Coordinate-based change listings
# # #

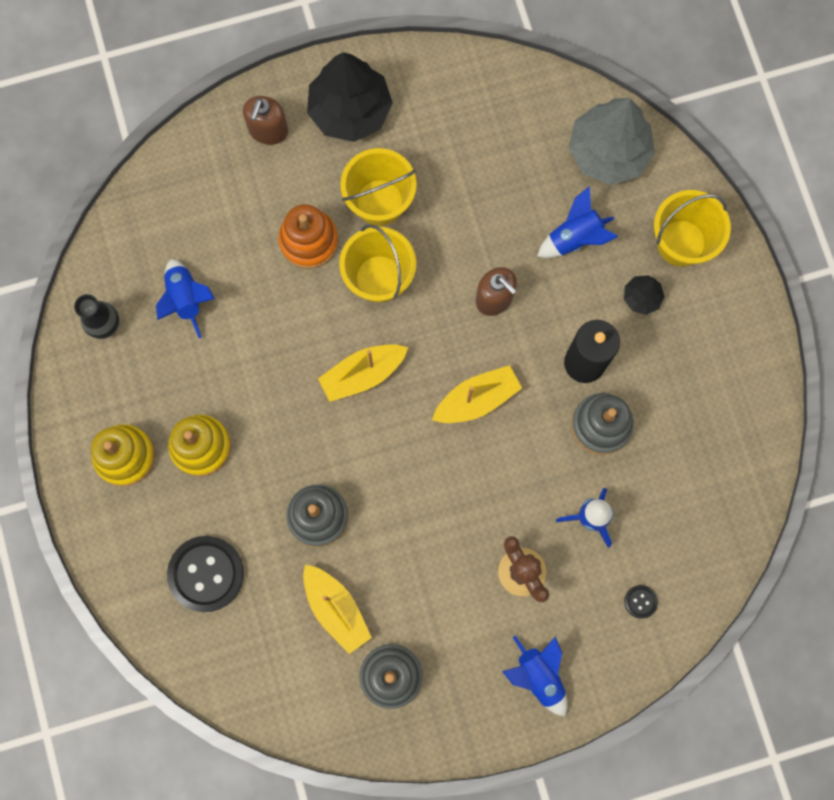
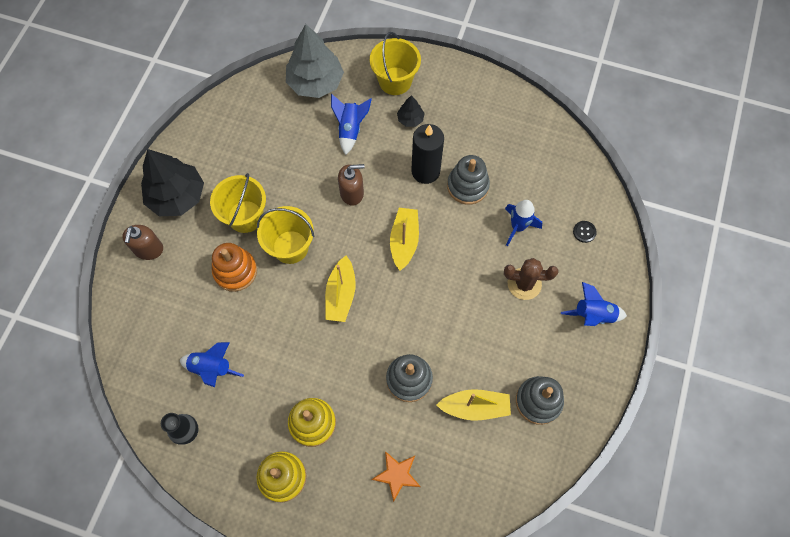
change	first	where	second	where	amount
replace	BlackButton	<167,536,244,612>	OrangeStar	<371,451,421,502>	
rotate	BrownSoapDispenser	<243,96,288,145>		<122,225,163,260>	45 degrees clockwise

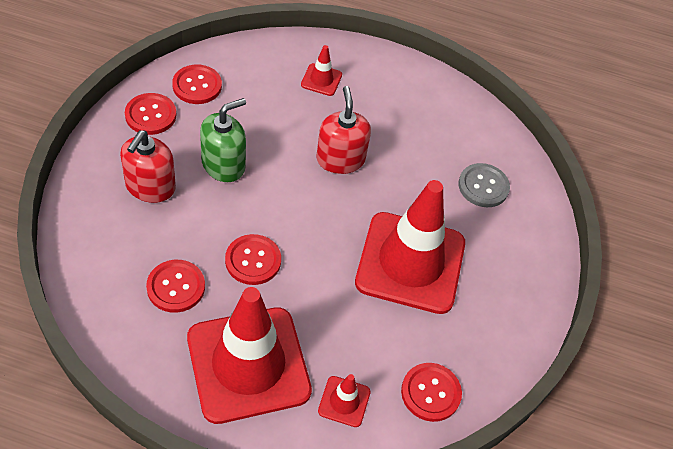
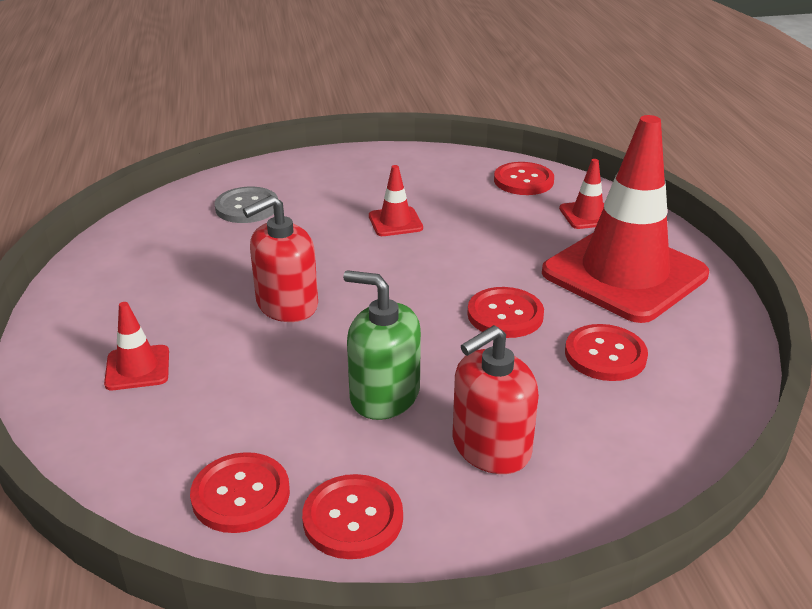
change	first	where	second	where	amount
rotate	RedSoapDispenser	<120,130,176,203>		<453,325,539,474>	150 degrees clockwise
resize	RedTrafficCone	<355,180,465,314>		<369,165,423,236>	x0.41

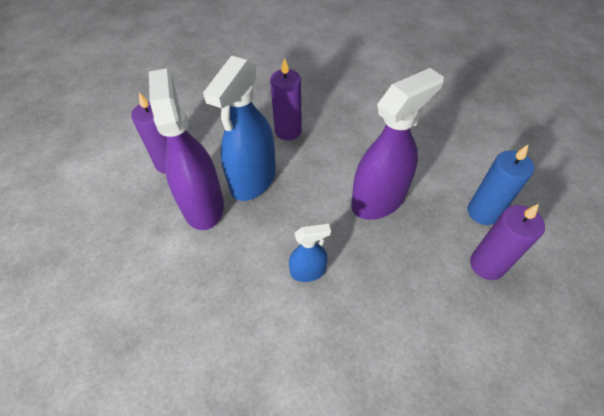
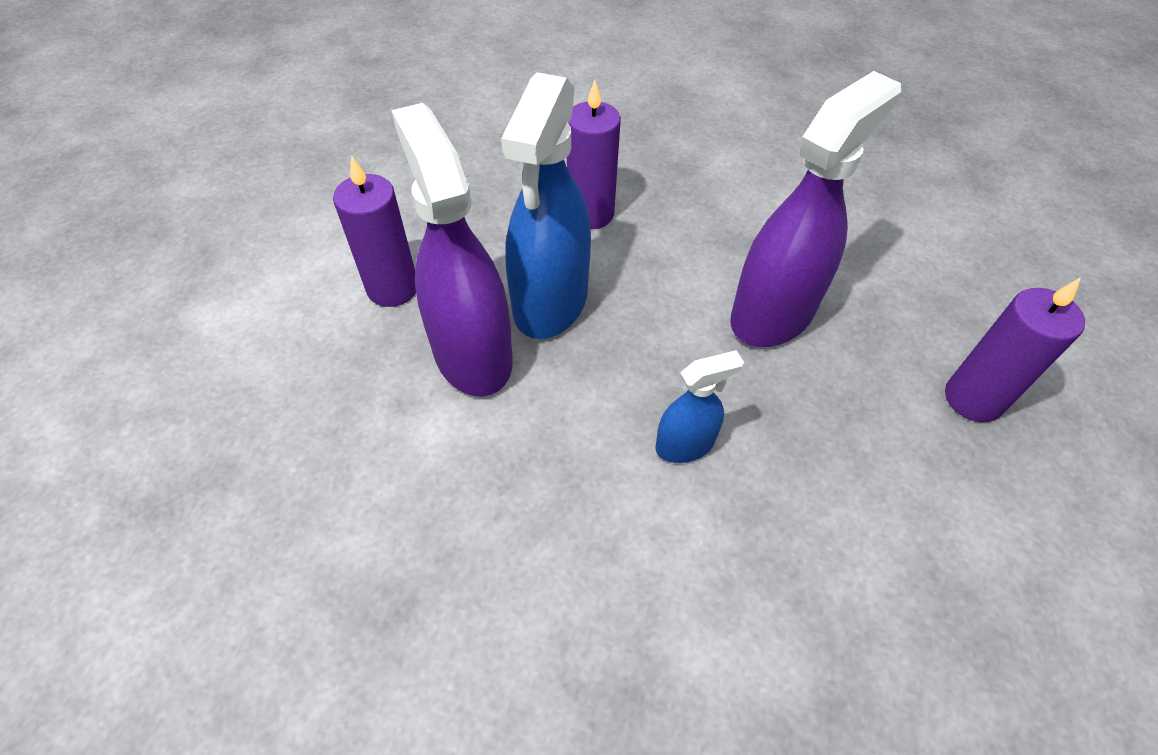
change	first	where	second	where	amount
delete	BlueCandle	<468,145,534,225>			

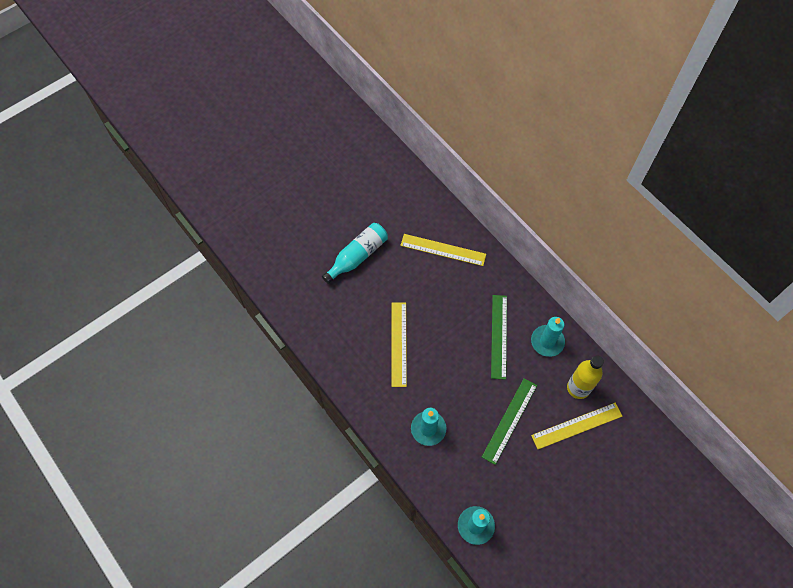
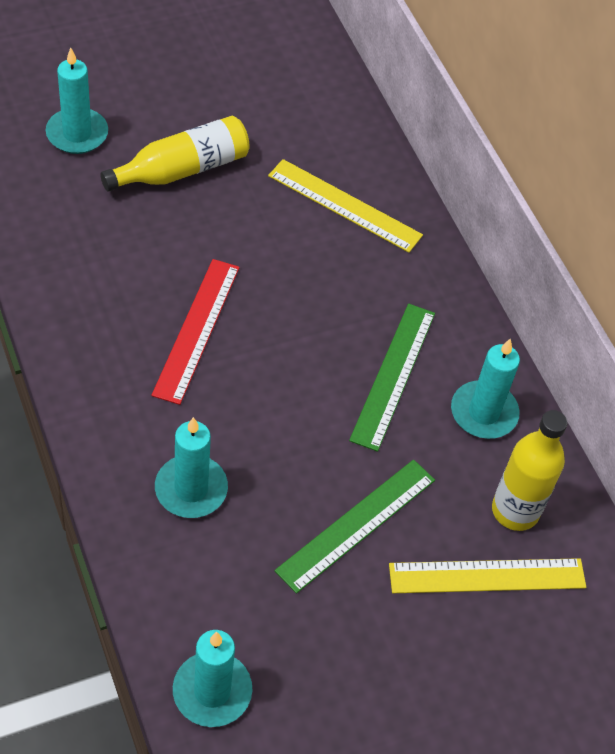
change	first	where	second	where	amount
recolor	TurquoiseBottle	<322,223,388,284>	YellowBottle	<100,116,250,192>	
recolor	YellowRuler	<391,302,407,387>	RedRuler	<151,259,240,405>	
insert			TurquoiseCandle	<46,47,108,154>	

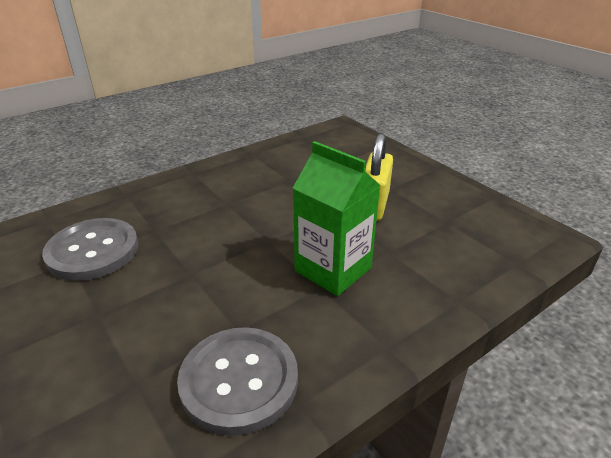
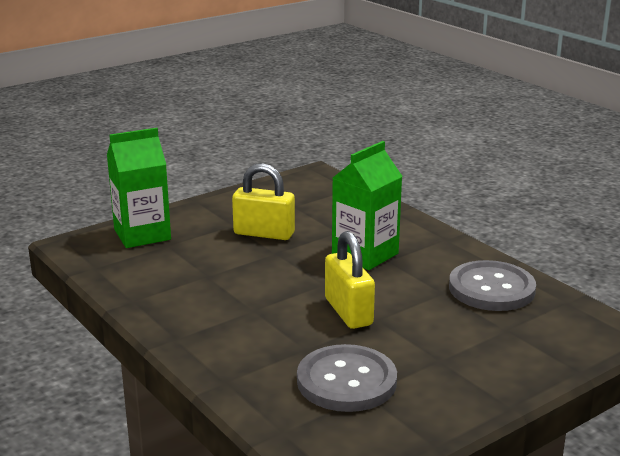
change	first	where	second	where	amount
insert			GreenCarton	<107,128,171,248>	
insert			YellowPadlock	<325,231,375,329>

# # #

Problem requirements »
Set down the data again, exactly, without images.

Answer to this task »
change	first	where	second	where	amount
replace	BlackButton	<167,536,244,612>	OrangeStar	<371,451,421,502>	
rotate	BrownSoapDispenser	<243,96,288,145>		<122,225,163,260>	45 degrees clockwise

change	first	where	second	where	amount
rotate	RedSoapDispenser	<120,130,176,203>		<453,325,539,474>	150 degrees clockwise
resize	RedTrafficCone	<355,180,465,314>		<369,165,423,236>	x0.41

change	first	where	second	where	amount
delete	BlueCandle	<468,145,534,225>			

change	first	where	second	where	amount
recolor	TurquoiseBottle	<322,223,388,284>	YellowBottle	<100,116,250,192>	
recolor	YellowRuler	<391,302,407,387>	RedRuler	<151,259,240,405>	
insert			TurquoiseCandle	<46,47,108,154>	

change	first	where	second	where	amount
insert			GreenCarton	<107,128,171,248>	
insert			YellowPadlock	<325,231,375,329>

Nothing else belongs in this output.